» **WHAT IS BEING ASKED**: Extract all lines that hold "orange" from the records below.

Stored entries
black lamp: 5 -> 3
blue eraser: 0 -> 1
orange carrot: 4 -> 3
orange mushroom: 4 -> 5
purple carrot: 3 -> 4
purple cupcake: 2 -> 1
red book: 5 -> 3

» **EXPECTED OUTPUT**:
orange carrot: 4 -> 3
orange mushroom: 4 -> 5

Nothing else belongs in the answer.